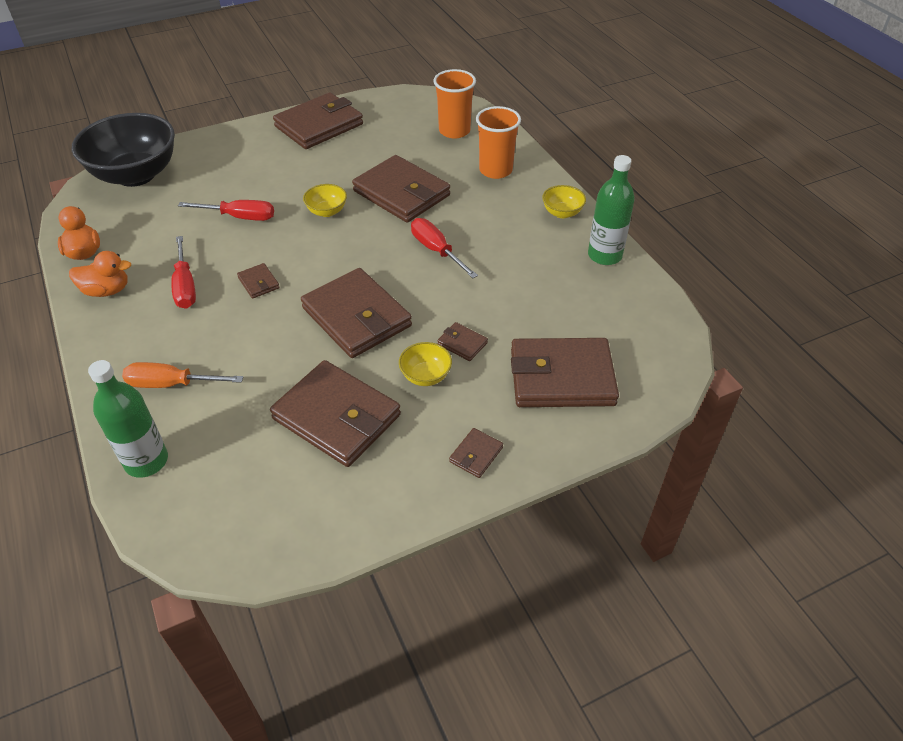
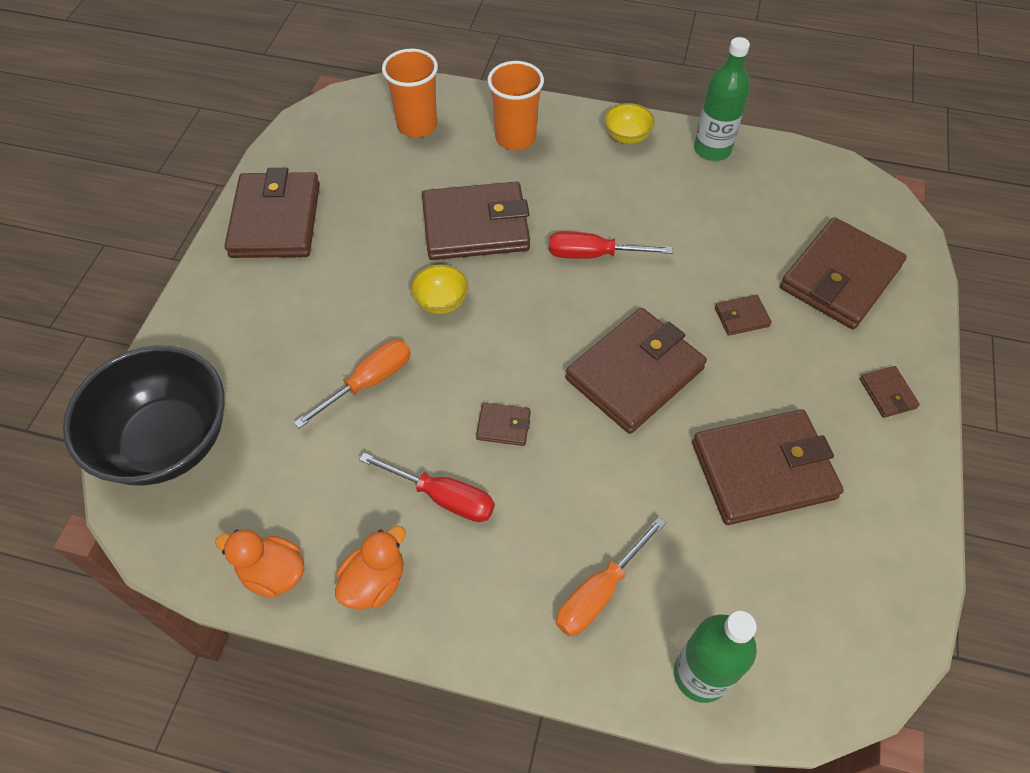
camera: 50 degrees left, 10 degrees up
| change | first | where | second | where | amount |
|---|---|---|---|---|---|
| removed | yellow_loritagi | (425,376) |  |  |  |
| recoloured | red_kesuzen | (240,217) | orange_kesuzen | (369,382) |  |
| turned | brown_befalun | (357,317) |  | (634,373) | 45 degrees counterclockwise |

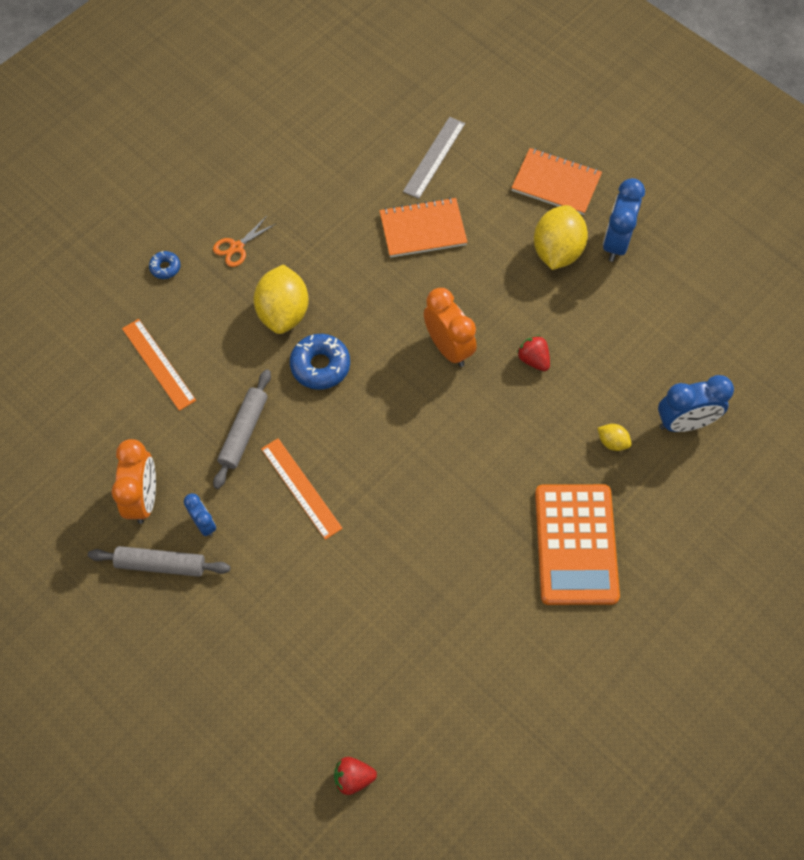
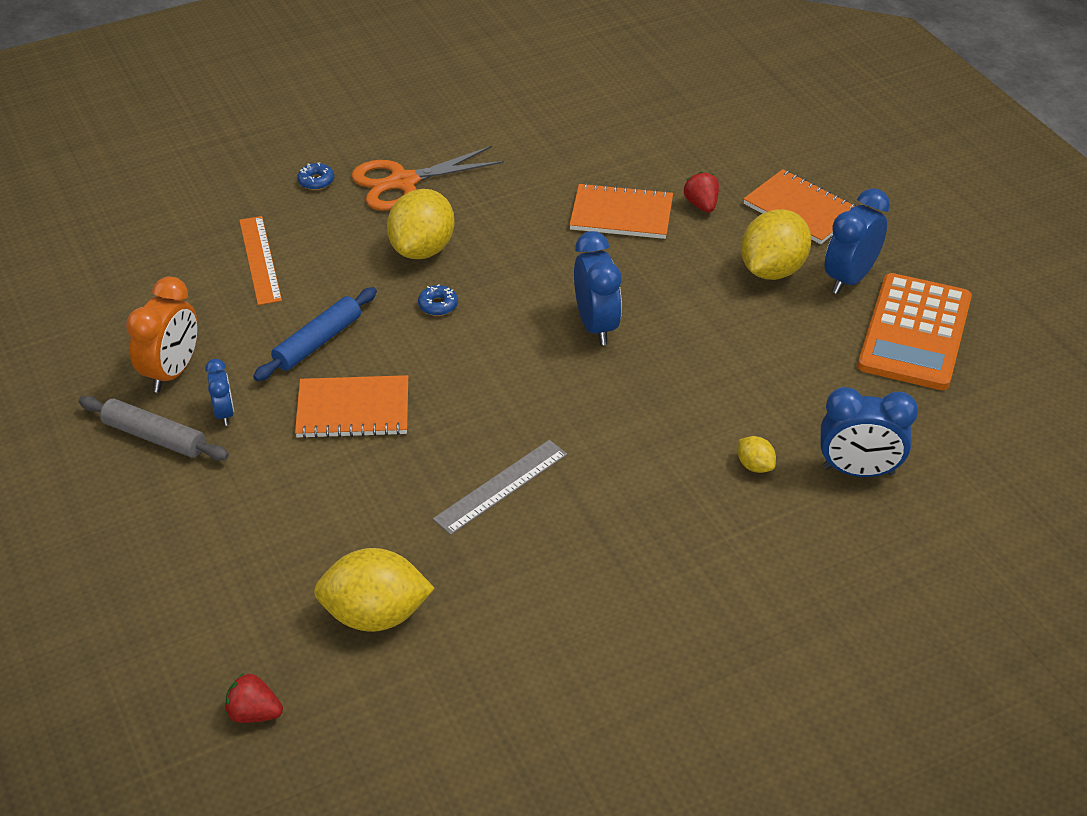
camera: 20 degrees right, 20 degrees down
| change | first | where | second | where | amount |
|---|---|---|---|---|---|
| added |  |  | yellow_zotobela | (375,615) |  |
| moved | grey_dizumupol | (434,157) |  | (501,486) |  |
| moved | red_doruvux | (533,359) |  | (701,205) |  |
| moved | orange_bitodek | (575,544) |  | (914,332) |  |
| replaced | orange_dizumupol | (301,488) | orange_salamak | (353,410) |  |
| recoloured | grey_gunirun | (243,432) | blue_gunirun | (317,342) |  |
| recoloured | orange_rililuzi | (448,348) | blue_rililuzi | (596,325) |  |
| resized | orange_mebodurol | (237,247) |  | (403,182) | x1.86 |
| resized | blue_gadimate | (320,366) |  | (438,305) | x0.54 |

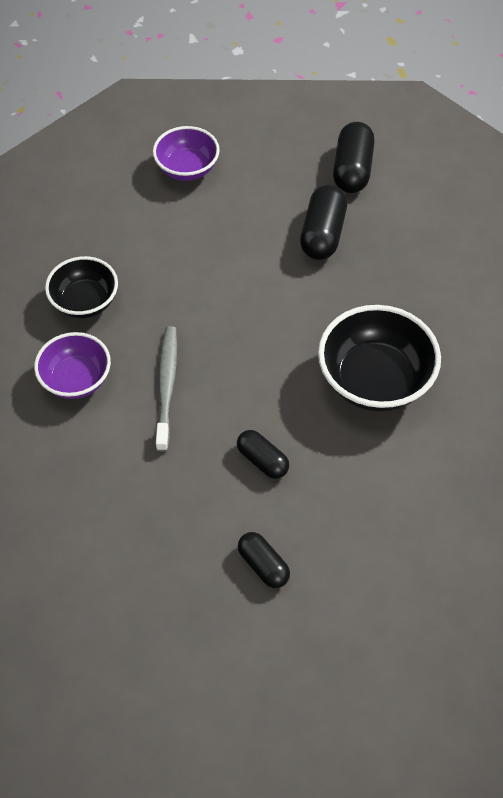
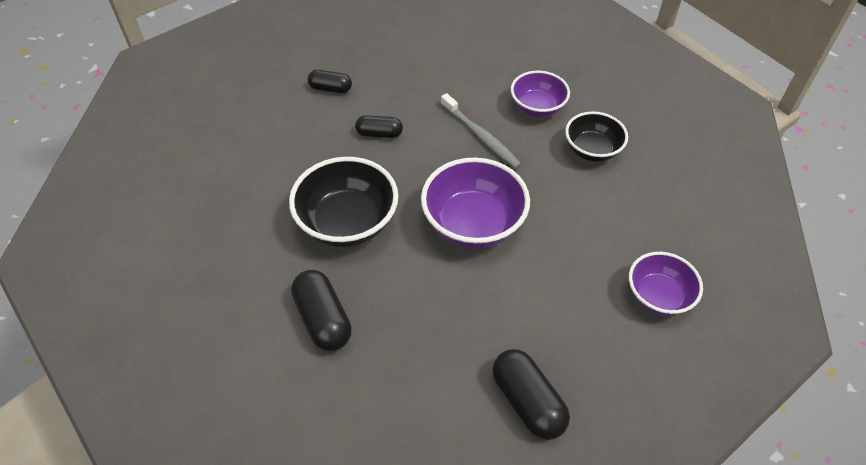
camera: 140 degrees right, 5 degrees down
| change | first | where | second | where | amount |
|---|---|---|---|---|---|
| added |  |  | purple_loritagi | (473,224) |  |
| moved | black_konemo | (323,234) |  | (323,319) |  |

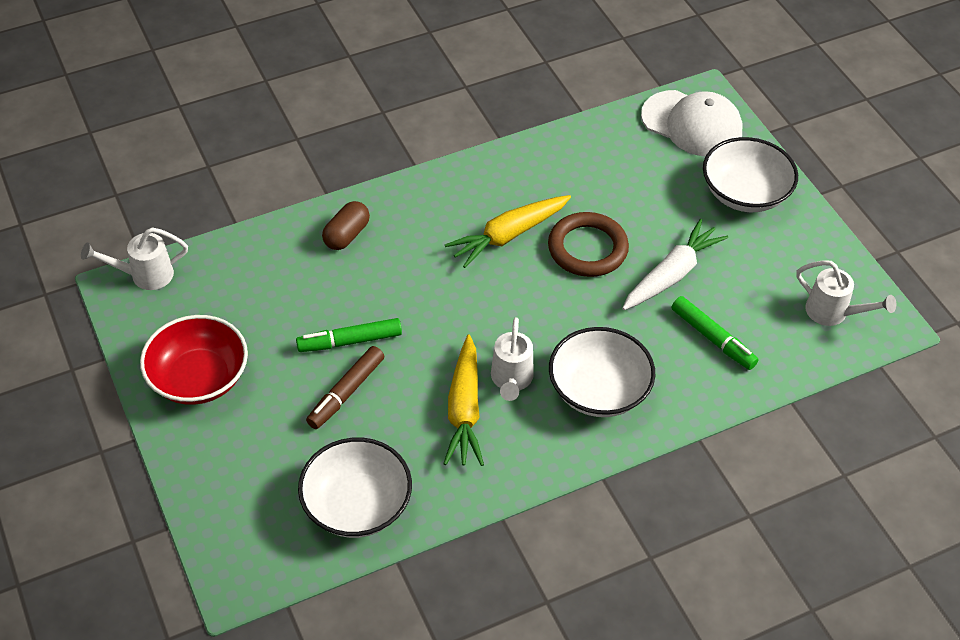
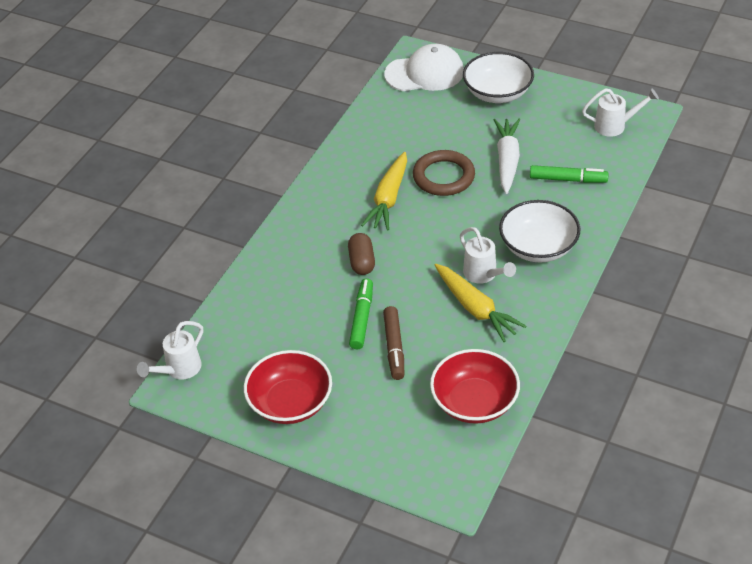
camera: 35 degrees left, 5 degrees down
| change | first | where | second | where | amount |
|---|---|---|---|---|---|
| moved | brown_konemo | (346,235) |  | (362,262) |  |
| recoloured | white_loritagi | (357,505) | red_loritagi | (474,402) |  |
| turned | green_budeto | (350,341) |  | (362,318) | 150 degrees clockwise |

****************

**Task objective:** Copy all of the listing word for word, minus the images.

**Response area:**
camera: 50 degrees left, 10 degrees up
| change | first | where | second | where | amount |
|---|---|---|---|---|---|
| removed | yellow_loritagi | (425,376) |  |  |  |
| recoloured | red_kesuzen | (240,217) | orange_kesuzen | (369,382) |  |
| turned | brown_befalun | (357,317) |  | (634,373) | 45 degrees counterclockwise |

camera: 20 degrees right, 20 degrees down
| change | first | where | second | where | amount |
|---|---|---|---|---|---|
| added |  |  | yellow_zotobela | (375,615) |  |
| moved | grey_dizumupol | (434,157) |  | (501,486) |  |
| moved | red_doruvux | (533,359) |  | (701,205) |  |
| moved | orange_bitodek | (575,544) |  | (914,332) |  |
| replaced | orange_dizumupol | (301,488) | orange_salamak | (353,410) |  |
| recoloured | grey_gunirun | (243,432) | blue_gunirun | (317,342) |  |
| recoloured | orange_rililuzi | (448,348) | blue_rililuzi | (596,325) |  |
| resized | orange_mebodurol | (237,247) |  | (403,182) | x1.86 |
| resized | blue_gadimate | (320,366) |  | (438,305) | x0.54 |

camera: 140 degrees right, 5 degrees down
| change | first | where | second | where | amount |
|---|---|---|---|---|---|
| added |  |  | purple_loritagi | (473,224) |  |
| moved | black_konemo | (323,234) |  | (323,319) |  |

camera: 35 degrees left, 5 degrees down
| change | first | where | second | where | amount |
|---|---|---|---|---|---|
| moved | brown_konemo | (346,235) |  | (362,262) |  |
| recoloured | white_loritagi | (357,505) | red_loritagi | (474,402) |  |
| turned | green_budeto | (350,341) |  | (362,318) | 150 degrees clockwise |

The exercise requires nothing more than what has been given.